__Problem to work on__: Update the records below by changing each occurrence of "top-left" to "upper-left". Leave every other character as it stands.

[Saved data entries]
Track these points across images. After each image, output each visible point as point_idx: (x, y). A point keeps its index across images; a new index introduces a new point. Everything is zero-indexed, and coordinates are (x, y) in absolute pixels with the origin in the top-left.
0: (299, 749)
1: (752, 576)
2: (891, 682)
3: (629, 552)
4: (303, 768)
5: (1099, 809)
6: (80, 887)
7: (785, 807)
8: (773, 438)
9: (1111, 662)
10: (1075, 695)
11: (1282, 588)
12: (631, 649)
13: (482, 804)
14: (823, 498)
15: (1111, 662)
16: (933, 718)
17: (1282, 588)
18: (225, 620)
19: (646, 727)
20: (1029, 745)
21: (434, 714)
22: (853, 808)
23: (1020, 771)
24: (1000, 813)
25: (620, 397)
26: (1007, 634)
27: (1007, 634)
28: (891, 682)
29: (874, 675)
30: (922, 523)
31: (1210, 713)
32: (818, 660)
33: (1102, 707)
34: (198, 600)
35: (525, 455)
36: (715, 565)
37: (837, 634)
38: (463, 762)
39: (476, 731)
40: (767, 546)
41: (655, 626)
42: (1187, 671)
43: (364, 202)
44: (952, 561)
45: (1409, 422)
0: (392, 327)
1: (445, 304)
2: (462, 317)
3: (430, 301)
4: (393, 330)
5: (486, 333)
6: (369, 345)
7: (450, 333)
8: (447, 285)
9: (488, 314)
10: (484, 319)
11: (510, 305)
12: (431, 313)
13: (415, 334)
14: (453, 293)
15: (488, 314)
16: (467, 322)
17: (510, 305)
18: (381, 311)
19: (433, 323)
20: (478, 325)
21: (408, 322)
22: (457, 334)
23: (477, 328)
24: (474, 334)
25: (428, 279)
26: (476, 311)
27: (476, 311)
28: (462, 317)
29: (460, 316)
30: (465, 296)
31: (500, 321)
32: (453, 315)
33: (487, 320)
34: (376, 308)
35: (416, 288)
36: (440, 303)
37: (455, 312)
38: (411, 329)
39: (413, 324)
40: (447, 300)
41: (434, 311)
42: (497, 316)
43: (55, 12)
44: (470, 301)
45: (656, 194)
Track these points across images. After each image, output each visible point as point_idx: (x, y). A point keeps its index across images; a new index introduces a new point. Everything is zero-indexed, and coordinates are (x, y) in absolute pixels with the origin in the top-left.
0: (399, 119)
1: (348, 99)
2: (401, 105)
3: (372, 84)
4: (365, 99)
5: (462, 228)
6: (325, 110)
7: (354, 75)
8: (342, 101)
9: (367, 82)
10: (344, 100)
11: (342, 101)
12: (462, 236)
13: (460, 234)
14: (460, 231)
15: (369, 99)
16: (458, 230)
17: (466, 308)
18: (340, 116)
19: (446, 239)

__Complete response__:
Track these points across images. After each image, output each visible point as point_idx: (x, y). A point keeps its index across images; a new index introduces a new point. Everything is zero-indexed, and coordinates are (x, y) in absolute pixels with the origin in the upper-left.
0: (299, 749)
1: (752, 576)
2: (891, 682)
3: (629, 552)
4: (303, 768)
5: (1099, 809)
6: (80, 887)
7: (785, 807)
8: (773, 438)
9: (1111, 662)
10: (1075, 695)
11: (1282, 588)
12: (631, 649)
13: (482, 804)
14: (823, 498)
15: (1111, 662)
16: (933, 718)
17: (1282, 588)
18: (225, 620)
19: (646, 727)
20: (1029, 745)
21: (434, 714)
22: (853, 808)
23: (1020, 771)
24: (1000, 813)
25: (620, 397)
26: (1007, 634)
27: (1007, 634)
28: (891, 682)
29: (874, 675)
30: (922, 523)
31: (1210, 713)
32: (818, 660)
33: (1102, 707)
34: (198, 600)
35: (525, 455)
36: (715, 565)
37: (837, 634)
38: (463, 762)
39: (476, 731)
40: (767, 546)
41: (655, 626)
42: (1187, 671)
43: (364, 202)
44: (952, 561)
45: (1409, 422)
0: (392, 327)
1: (445, 304)
2: (462, 317)
3: (430, 301)
4: (393, 330)
5: (486, 333)
6: (369, 345)
7: (450, 333)
8: (447, 285)
9: (488, 314)
10: (484, 319)
11: (510, 305)
12: (431, 313)
13: (415, 334)
14: (453, 293)
15: (488, 314)
16: (467, 322)
17: (510, 305)
18: (381, 311)
19: (433, 323)
20: (478, 325)
21: (408, 322)
22: (457, 334)
23: (477, 328)
24: (474, 334)
25: (428, 279)
26: (476, 311)
27: (476, 311)
28: (462, 317)
29: (460, 316)
30: (465, 296)
31: (500, 321)
32: (453, 315)
33: (487, 320)
34: (376, 308)
35: (416, 288)
36: (440, 303)
37: (455, 312)
38: (411, 329)
39: (413, 324)
40: (447, 300)
41: (434, 311)
42: (497, 316)
43: (55, 12)
44: (470, 301)
45: (656, 194)
Track these points across images. After each image, output each visible point as point_idx: (x, y). A point keeps its index across images; a new index introduces a new point. Everything is zero-indexed, and coordinates are (x, y) in absolute pixels with the origin in the upper-left.
0: (399, 119)
1: (348, 99)
2: (401, 105)
3: (372, 84)
4: (365, 99)
5: (462, 228)
6: (325, 110)
7: (354, 75)
8: (342, 101)
9: (367, 82)
10: (344, 100)
11: (342, 101)
12: (462, 236)
13: (460, 234)
14: (460, 231)
15: (369, 99)
16: (458, 230)
17: (466, 308)
18: (340, 116)
19: (446, 239)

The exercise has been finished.